* [Instructions for the task]: In the data below, find every line with the word "change" and copy it out.

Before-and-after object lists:
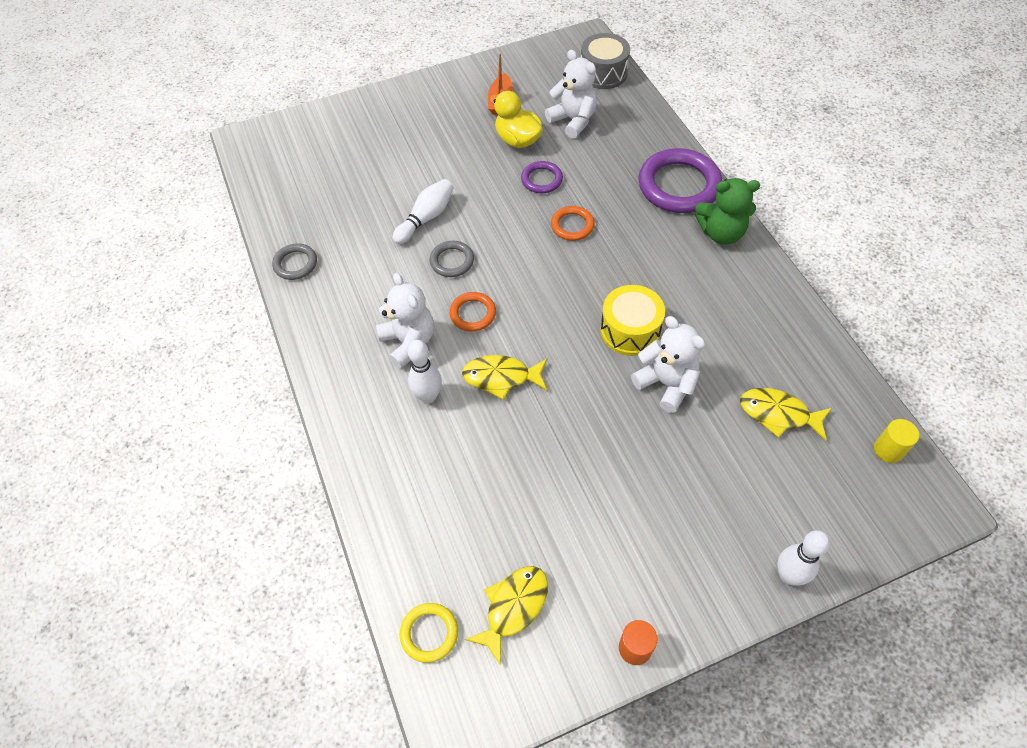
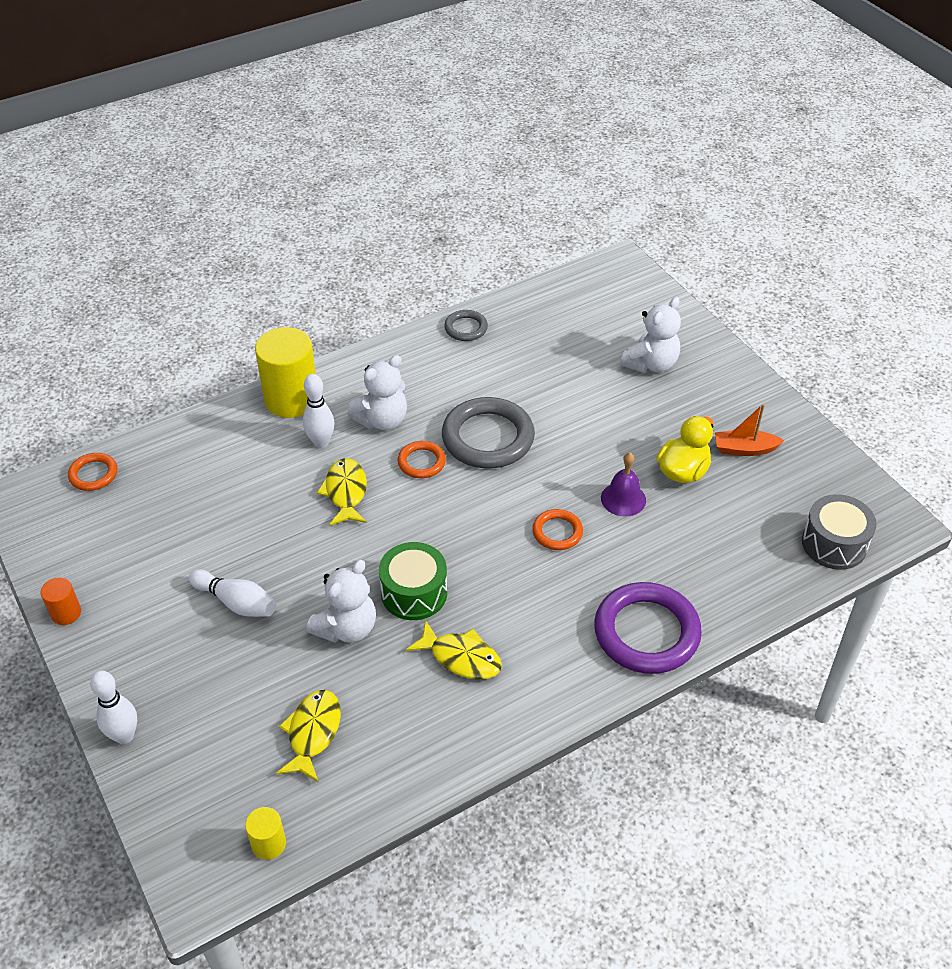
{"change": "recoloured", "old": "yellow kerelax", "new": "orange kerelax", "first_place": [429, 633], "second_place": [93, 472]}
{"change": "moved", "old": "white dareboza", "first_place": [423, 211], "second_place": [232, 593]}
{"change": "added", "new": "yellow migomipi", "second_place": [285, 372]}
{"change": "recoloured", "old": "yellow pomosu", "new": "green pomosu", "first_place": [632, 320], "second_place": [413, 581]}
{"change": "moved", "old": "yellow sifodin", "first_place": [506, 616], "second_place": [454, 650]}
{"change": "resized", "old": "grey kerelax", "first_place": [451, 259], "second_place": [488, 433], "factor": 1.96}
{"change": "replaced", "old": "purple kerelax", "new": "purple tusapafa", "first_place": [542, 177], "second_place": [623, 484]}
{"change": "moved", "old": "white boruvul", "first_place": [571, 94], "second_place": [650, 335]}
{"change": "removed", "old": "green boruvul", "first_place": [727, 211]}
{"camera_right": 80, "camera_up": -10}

* [Solution to this task]:
{"change": "recoloured", "old": "yellow kerelax", "new": "orange kerelax", "first_place": [429, 633], "second_place": [93, 472]}
{"change": "moved", "old": "white dareboza", "first_place": [423, 211], "second_place": [232, 593]}
{"change": "added", "new": "yellow migomipi", "second_place": [285, 372]}
{"change": "recoloured", "old": "yellow pomosu", "new": "green pomosu", "first_place": [632, 320], "second_place": [413, 581]}
{"change": "moved", "old": "yellow sifodin", "first_place": [506, 616], "second_place": [454, 650]}
{"change": "resized", "old": "grey kerelax", "first_place": [451, 259], "second_place": [488, 433], "factor": 1.96}
{"change": "replaced", "old": "purple kerelax", "new": "purple tusapafa", "first_place": [542, 177], "second_place": [623, 484]}
{"change": "moved", "old": "white boruvul", "first_place": [571, 94], "second_place": [650, 335]}
{"change": "removed", "old": "green boruvul", "first_place": [727, 211]}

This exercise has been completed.